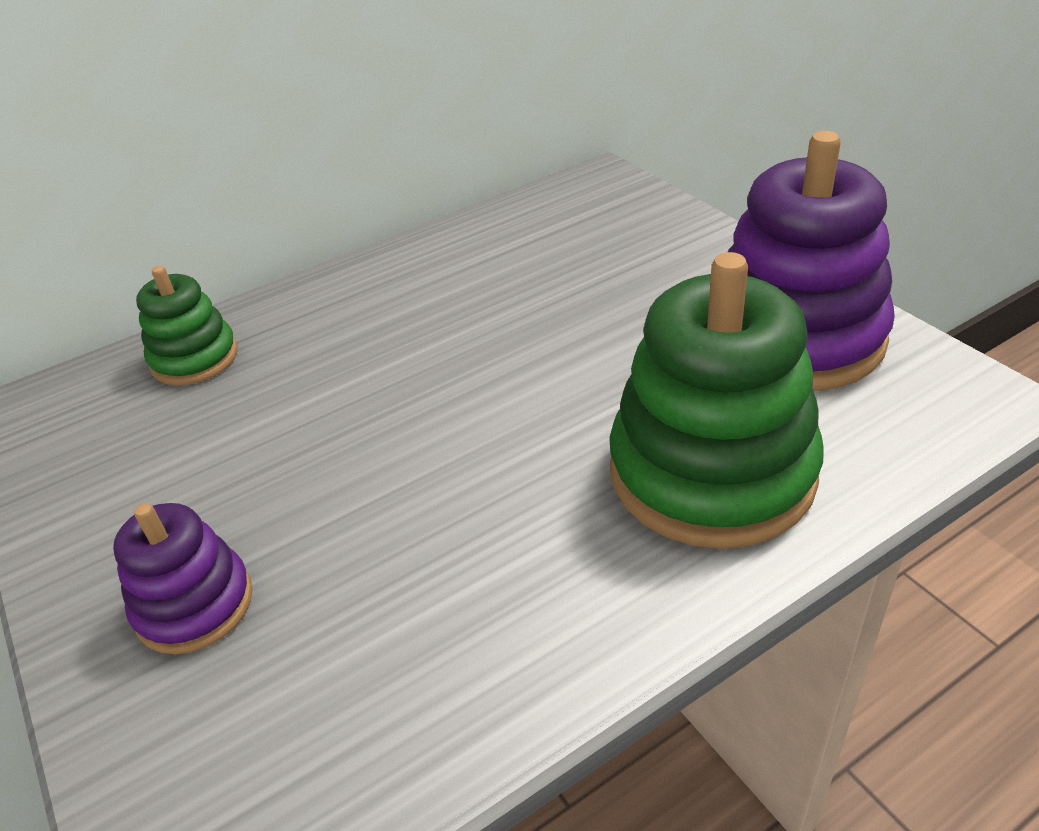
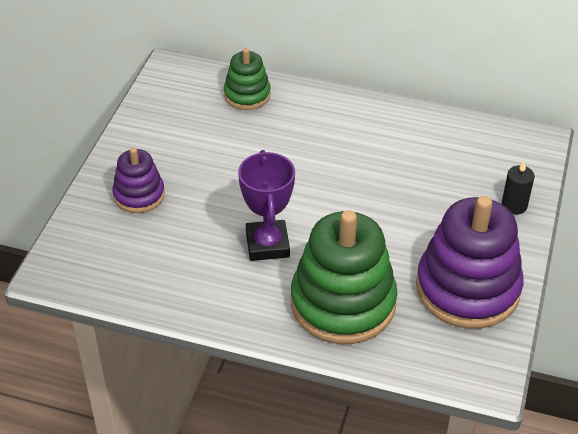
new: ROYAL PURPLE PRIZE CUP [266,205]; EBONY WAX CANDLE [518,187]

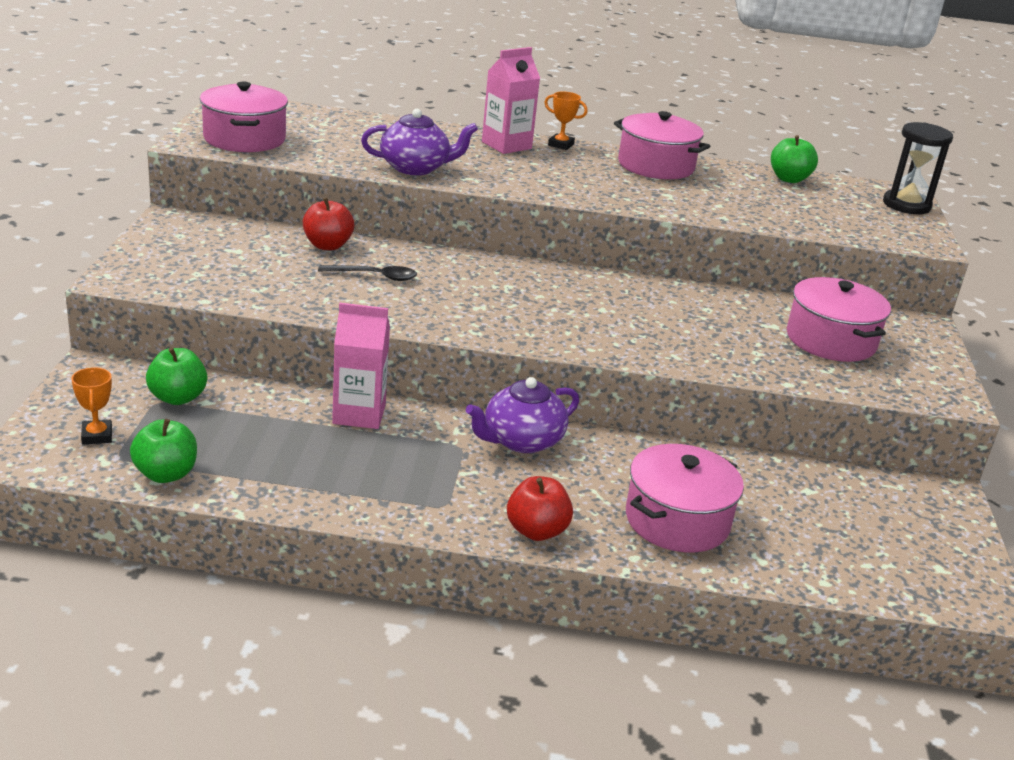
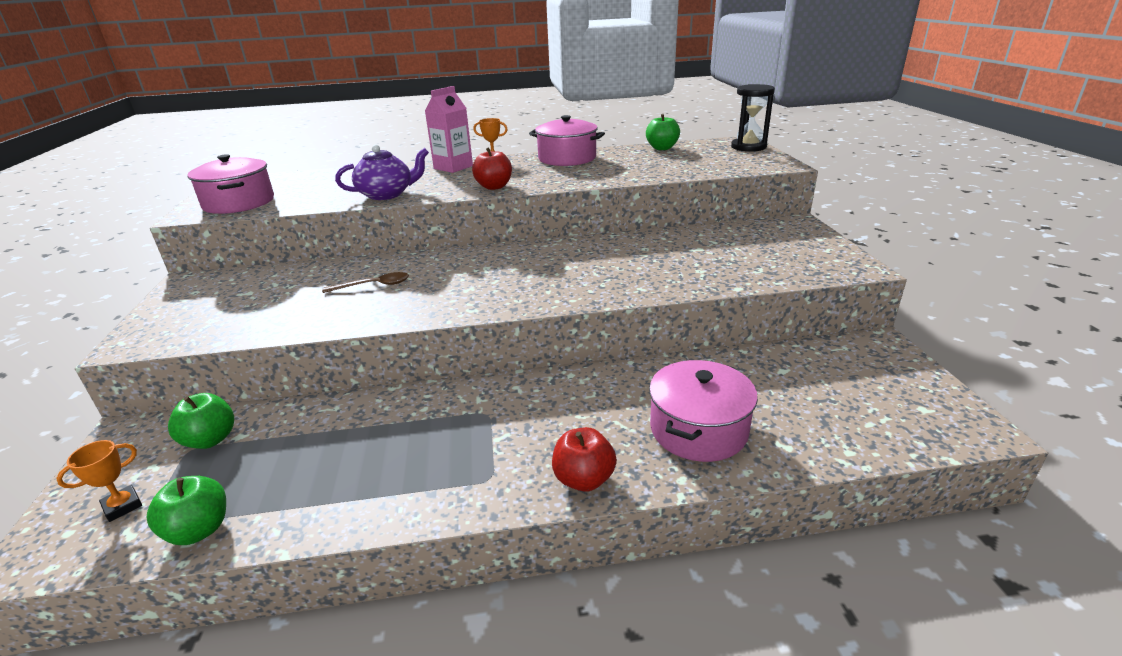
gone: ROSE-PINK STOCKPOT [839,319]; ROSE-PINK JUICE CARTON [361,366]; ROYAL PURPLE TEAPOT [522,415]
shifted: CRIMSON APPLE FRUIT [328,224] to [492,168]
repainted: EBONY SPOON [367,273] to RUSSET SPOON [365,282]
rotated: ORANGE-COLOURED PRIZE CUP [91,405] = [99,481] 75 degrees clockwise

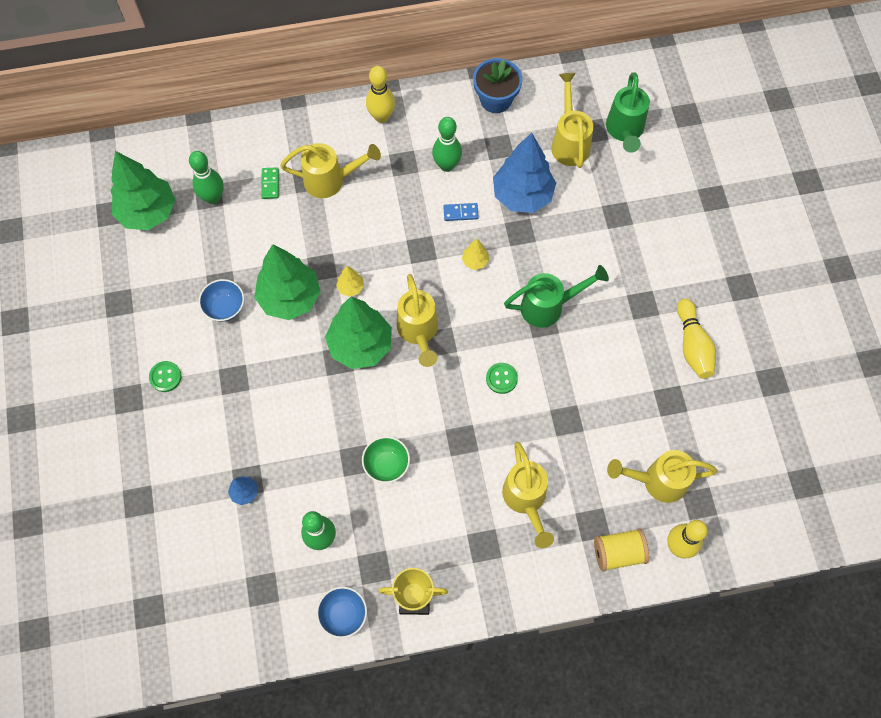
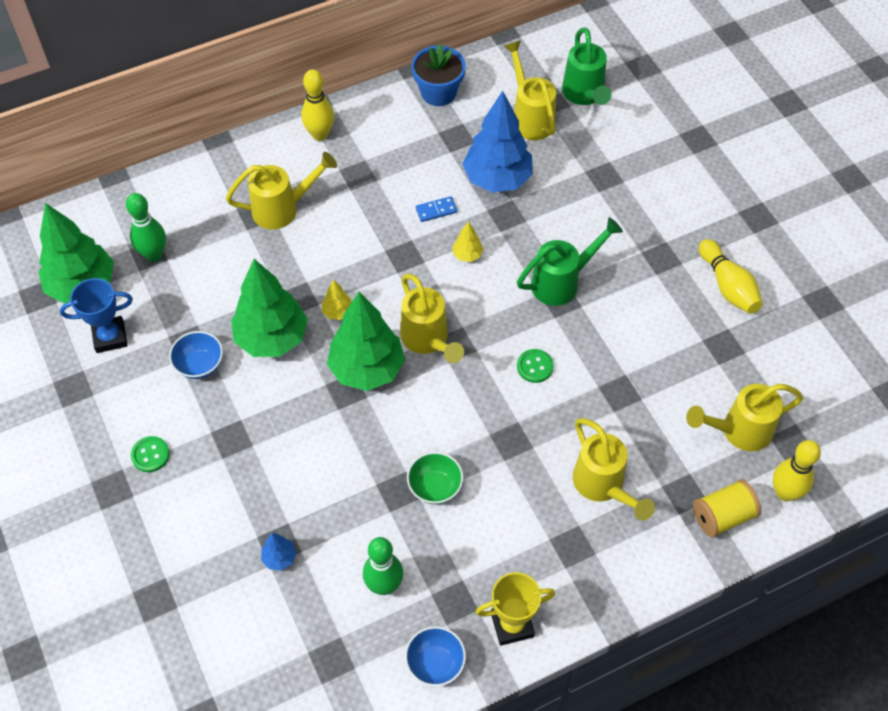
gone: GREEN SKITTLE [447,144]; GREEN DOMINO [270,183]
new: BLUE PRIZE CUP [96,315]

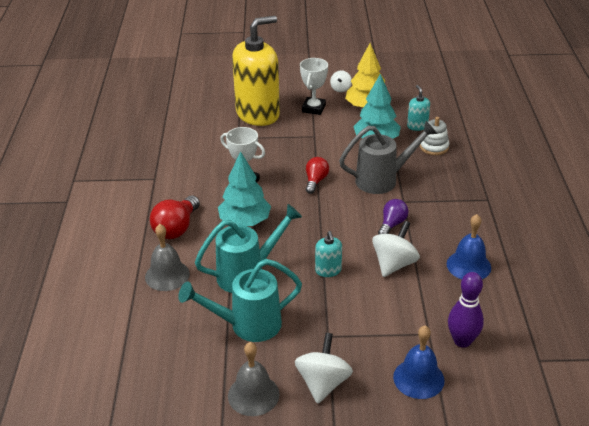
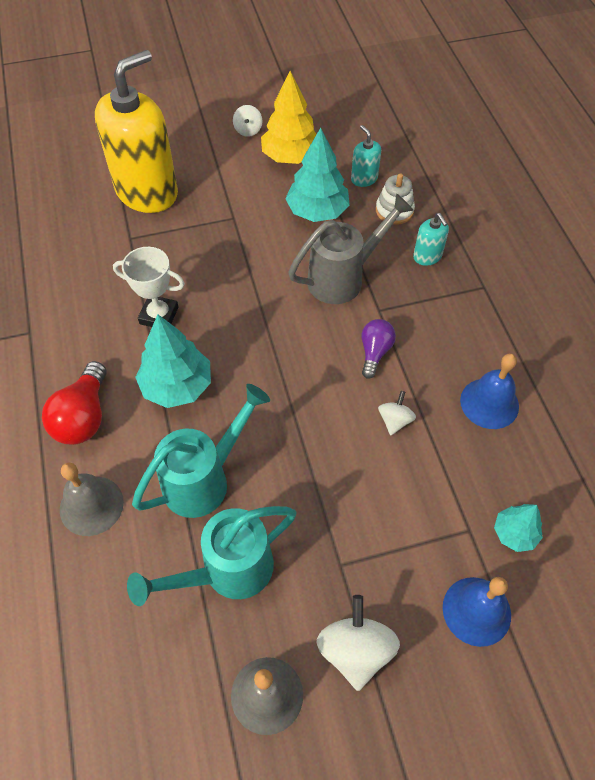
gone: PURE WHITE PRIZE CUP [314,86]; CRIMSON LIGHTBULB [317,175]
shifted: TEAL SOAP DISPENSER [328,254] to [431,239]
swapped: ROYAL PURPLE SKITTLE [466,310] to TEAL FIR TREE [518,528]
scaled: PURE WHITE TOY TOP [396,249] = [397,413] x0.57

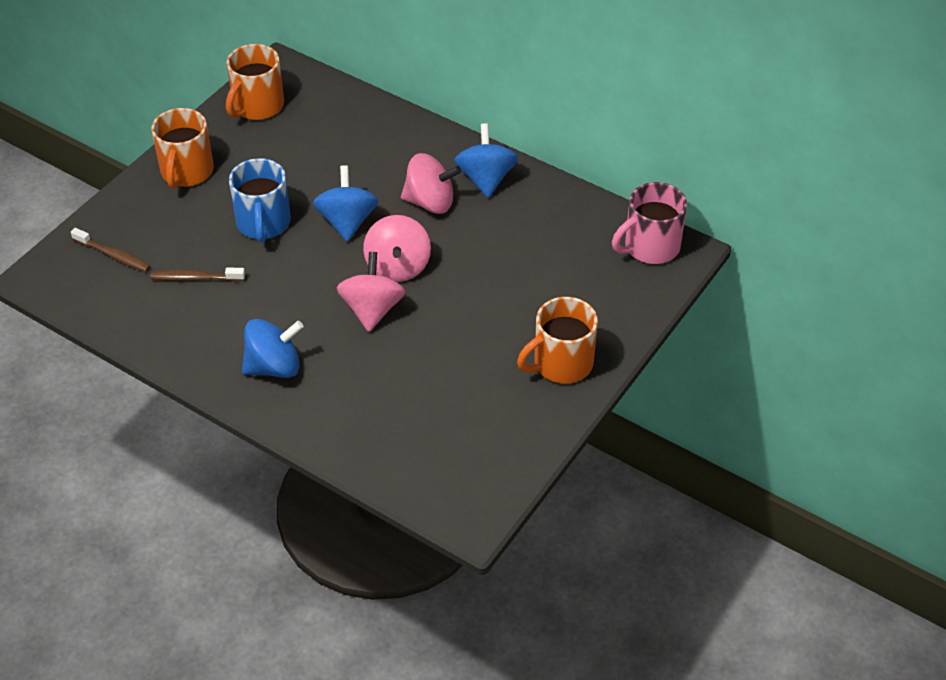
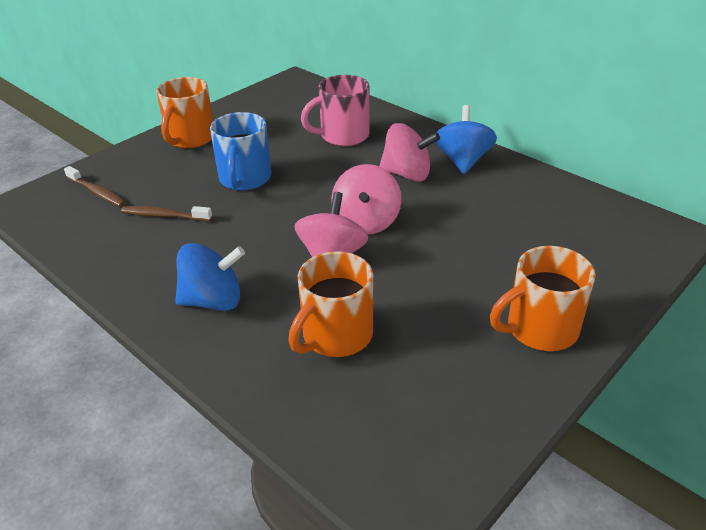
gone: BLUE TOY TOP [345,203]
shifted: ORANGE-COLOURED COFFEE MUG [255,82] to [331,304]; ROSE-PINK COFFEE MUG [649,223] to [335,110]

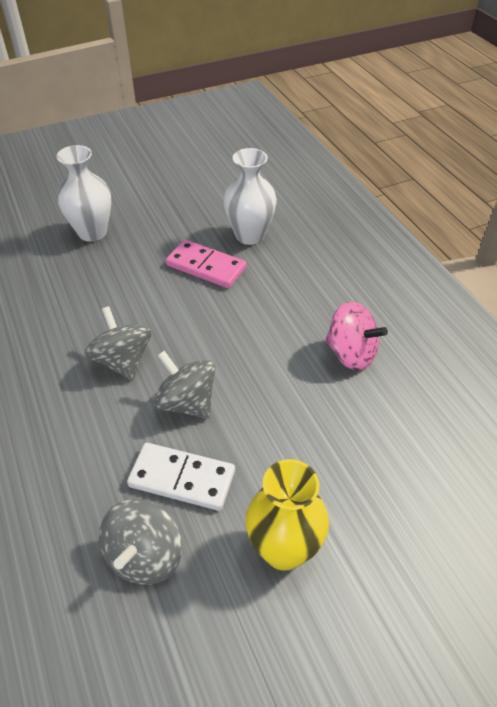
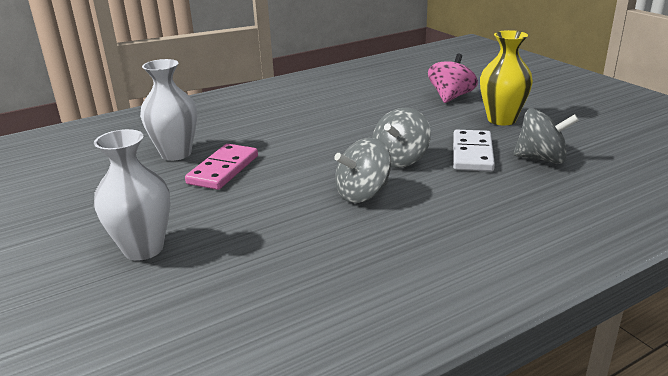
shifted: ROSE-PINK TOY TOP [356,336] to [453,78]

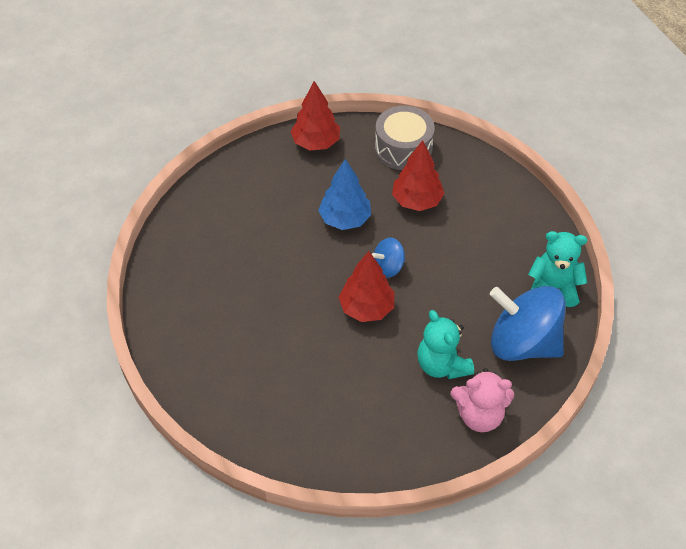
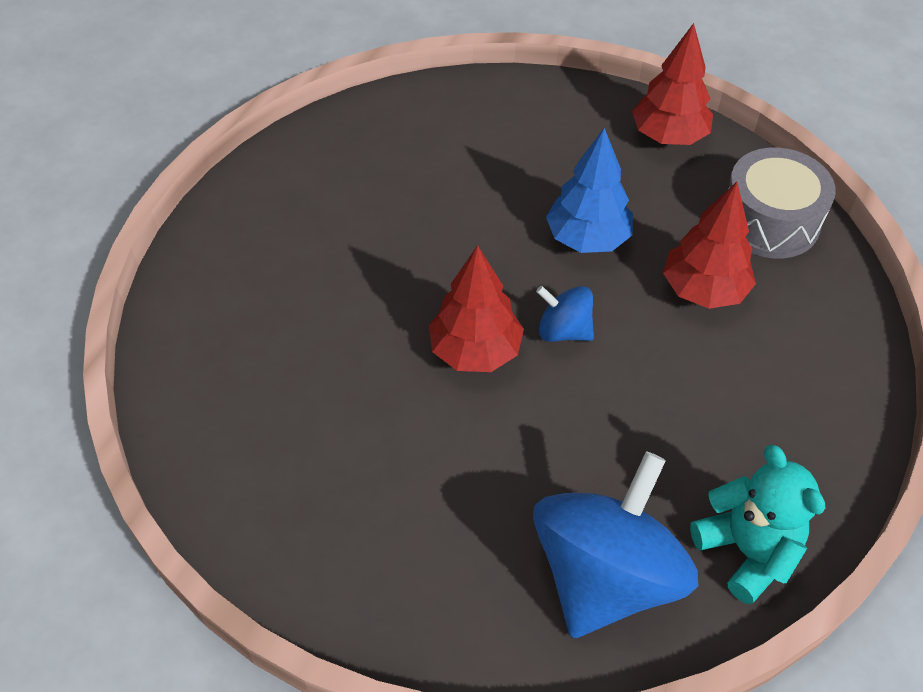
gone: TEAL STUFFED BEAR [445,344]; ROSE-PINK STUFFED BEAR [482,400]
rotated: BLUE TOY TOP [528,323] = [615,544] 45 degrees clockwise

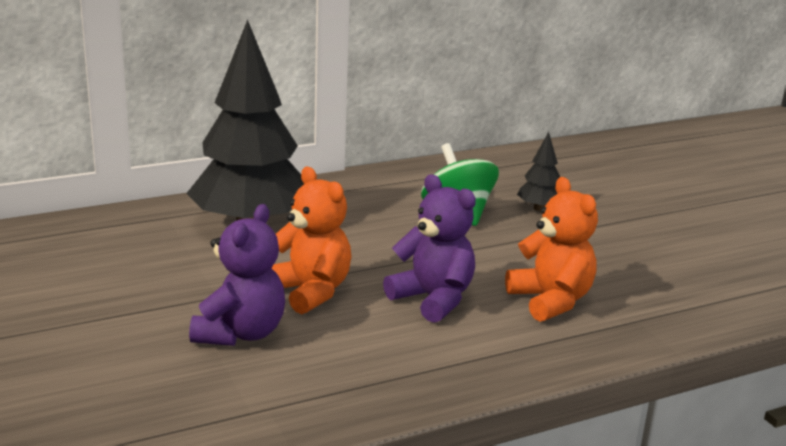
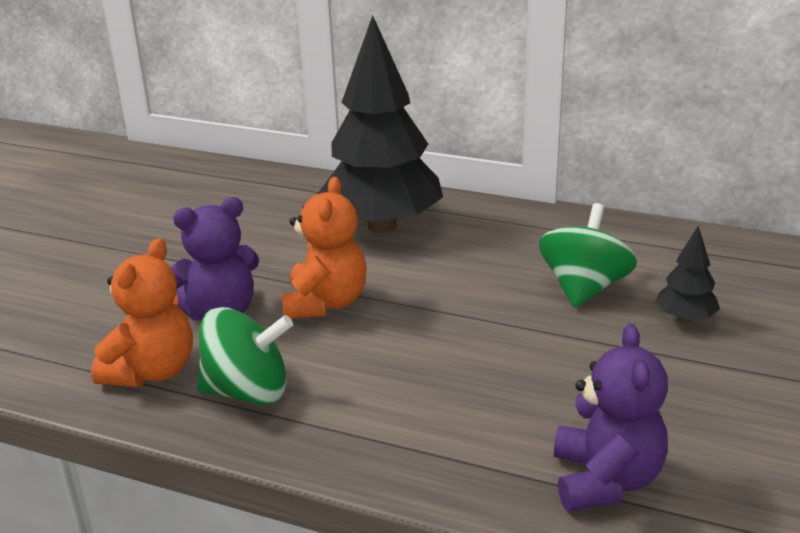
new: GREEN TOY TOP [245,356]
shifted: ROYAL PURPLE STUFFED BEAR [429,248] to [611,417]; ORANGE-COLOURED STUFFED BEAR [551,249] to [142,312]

→ PROBLEM: Whenever a line of the data holds the string "ROYAL", pick that line out.

→ OUTPUT:
new: ROYAL PURPLE PRIZE CUP [266,205]; EBONY WAX CANDLE [518,187]
gone: ROSE-PINK STOCKPOT [839,319]; ROSE-PINK JUICE CARTON [361,366]; ROYAL PURPLE TEAPOT [522,415]
swapped: ROYAL PURPLE SKITTLE [466,310] to TEAL FIR TREE [518,528]
shifted: ROYAL PURPLE STUFFED BEAR [429,248] to [611,417]; ORANGE-COLOURED STUFFED BEAR [551,249] to [142,312]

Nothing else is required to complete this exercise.